*** Opening Supplied records ***

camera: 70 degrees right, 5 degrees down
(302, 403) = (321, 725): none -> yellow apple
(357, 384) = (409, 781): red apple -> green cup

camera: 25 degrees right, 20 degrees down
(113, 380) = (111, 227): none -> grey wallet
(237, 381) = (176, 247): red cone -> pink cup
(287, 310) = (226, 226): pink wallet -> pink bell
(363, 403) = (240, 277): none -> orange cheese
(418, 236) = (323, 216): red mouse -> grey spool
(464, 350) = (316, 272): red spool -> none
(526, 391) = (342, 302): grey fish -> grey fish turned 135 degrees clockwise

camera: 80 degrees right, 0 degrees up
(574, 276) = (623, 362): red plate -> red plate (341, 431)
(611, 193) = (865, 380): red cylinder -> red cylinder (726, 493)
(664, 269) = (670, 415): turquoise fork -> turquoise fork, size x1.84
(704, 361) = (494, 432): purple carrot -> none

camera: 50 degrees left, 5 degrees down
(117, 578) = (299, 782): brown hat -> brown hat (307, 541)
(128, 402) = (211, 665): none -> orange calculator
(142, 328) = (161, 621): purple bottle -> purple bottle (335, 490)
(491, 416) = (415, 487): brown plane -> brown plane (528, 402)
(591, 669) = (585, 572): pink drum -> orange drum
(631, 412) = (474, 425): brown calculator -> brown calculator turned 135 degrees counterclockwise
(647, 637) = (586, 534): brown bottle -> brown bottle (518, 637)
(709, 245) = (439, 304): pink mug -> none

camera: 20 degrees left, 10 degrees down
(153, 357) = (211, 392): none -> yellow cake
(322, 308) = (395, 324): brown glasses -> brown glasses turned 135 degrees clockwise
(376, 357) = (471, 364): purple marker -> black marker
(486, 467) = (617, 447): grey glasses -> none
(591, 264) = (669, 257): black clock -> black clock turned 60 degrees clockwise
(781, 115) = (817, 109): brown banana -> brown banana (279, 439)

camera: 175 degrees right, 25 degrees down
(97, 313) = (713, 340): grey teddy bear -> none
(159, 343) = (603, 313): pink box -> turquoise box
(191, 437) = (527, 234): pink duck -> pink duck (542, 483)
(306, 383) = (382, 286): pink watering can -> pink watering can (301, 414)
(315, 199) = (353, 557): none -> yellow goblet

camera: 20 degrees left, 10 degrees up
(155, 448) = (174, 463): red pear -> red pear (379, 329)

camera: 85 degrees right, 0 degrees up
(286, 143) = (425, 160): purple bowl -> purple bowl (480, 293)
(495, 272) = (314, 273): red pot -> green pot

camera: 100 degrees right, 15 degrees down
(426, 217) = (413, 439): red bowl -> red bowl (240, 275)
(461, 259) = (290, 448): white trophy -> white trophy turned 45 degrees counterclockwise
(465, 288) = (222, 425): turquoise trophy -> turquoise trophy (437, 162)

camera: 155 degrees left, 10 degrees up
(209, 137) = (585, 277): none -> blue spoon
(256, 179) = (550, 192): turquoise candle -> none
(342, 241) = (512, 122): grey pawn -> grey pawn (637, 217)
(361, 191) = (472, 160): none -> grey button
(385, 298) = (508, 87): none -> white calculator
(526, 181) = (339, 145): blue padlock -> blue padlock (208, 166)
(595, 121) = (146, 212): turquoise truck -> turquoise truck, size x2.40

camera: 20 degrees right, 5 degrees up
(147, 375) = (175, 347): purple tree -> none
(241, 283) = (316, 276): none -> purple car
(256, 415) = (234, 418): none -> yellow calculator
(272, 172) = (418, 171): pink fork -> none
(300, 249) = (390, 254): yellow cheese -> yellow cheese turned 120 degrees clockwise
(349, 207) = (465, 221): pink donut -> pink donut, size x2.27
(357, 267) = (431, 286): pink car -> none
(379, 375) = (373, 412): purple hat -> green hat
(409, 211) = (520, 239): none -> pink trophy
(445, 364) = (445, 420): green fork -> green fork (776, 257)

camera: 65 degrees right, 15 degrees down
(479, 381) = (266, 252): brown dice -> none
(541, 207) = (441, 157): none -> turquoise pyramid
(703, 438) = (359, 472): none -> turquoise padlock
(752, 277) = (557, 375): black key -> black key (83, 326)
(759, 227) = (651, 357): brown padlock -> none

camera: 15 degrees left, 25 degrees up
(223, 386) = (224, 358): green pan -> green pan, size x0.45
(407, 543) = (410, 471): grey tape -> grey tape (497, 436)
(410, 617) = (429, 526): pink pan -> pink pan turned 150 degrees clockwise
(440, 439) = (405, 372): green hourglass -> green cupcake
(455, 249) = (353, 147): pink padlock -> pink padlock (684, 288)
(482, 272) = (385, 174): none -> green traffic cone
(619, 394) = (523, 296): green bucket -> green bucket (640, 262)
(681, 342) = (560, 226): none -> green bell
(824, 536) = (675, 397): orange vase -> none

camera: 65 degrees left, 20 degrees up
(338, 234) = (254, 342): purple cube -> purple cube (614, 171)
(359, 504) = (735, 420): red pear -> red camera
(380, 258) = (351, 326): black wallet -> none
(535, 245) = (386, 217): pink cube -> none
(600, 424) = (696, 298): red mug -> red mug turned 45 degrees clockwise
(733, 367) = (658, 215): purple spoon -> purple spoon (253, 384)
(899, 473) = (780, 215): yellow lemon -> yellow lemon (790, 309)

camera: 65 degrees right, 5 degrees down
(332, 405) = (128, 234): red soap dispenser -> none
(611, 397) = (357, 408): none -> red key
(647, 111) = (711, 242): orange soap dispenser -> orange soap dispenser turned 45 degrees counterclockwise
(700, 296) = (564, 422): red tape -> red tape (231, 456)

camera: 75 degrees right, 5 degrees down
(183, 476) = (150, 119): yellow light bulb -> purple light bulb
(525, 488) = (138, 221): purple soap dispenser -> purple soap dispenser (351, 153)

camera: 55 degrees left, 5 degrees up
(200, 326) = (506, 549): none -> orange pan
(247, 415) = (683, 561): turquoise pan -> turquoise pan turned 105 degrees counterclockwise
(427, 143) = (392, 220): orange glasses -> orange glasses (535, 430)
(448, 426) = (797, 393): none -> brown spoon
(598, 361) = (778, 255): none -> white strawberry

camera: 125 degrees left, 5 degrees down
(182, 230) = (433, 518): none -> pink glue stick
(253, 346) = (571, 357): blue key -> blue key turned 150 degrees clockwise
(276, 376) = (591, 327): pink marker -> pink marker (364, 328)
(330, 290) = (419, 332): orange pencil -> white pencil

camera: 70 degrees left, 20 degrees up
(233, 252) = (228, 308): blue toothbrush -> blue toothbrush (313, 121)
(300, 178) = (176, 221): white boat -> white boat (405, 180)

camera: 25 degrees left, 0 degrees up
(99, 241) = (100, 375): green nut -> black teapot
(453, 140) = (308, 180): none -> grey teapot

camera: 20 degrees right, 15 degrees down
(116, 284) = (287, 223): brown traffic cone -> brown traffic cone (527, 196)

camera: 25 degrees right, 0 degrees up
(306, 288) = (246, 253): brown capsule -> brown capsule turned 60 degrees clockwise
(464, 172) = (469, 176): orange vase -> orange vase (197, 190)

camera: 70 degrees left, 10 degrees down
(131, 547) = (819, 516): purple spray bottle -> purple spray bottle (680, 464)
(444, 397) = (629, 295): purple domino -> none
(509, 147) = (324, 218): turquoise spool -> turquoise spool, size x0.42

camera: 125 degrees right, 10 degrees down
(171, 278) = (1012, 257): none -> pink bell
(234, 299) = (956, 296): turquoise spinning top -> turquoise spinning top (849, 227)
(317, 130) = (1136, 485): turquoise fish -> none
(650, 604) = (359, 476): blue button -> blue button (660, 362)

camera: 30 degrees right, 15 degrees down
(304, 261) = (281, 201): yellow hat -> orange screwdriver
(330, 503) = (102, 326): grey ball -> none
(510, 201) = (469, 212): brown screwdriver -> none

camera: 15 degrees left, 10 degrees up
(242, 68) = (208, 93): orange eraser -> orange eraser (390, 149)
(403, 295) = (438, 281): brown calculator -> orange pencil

*** Closing Supplied records ***

### Task to complete
Return only the exact lines from the opening of the records through the line that contains "(128, 402) = (211, 665): none", both included.

### Solved exercise
camera: 70 degrees right, 5 degrees down
(302, 403) = (321, 725): none -> yellow apple
(357, 384) = (409, 781): red apple -> green cup

camera: 25 degrees right, 20 degrees down
(113, 380) = (111, 227): none -> grey wallet
(237, 381) = (176, 247): red cone -> pink cup
(287, 310) = (226, 226): pink wallet -> pink bell
(363, 403) = (240, 277): none -> orange cheese
(418, 236) = (323, 216): red mouse -> grey spool
(464, 350) = (316, 272): red spool -> none
(526, 391) = (342, 302): grey fish -> grey fish turned 135 degrees clockwise

camera: 80 degrees right, 0 degrees up
(574, 276) = (623, 362): red plate -> red plate (341, 431)
(611, 193) = (865, 380): red cylinder -> red cylinder (726, 493)
(664, 269) = (670, 415): turquoise fork -> turquoise fork, size x1.84
(704, 361) = (494, 432): purple carrot -> none

camera: 50 degrees left, 5 degrees down
(117, 578) = (299, 782): brown hat -> brown hat (307, 541)
(128, 402) = (211, 665): none -> orange calculator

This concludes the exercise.